### TASK REQUIREMENTS
Scan the lines below for the word "camera". Copy each line you find it in.

### DATA FOR PROCESSING
──────────

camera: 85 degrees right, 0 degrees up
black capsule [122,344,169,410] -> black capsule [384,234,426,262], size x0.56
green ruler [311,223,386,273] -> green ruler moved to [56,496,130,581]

──────────

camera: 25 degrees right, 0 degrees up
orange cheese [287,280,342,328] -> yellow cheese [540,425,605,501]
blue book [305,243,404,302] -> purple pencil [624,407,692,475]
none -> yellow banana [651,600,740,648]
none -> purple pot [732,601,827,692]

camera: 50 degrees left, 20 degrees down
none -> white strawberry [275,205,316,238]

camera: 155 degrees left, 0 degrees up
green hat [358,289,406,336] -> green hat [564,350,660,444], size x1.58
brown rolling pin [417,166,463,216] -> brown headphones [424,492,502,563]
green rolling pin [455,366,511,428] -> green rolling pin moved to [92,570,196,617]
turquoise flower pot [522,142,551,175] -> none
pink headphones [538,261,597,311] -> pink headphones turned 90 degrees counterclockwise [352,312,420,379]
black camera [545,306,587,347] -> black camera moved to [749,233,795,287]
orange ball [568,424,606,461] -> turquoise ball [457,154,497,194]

──────────

### ANSWER BOX
camera: 85 degrees right, 0 degrees up
camera: 25 degrees right, 0 degrees up
camera: 50 degrees left, 20 degrees down
camera: 155 degrees left, 0 degrees up
black camera [545,306,587,347] -> black camera moved to [749,233,795,287]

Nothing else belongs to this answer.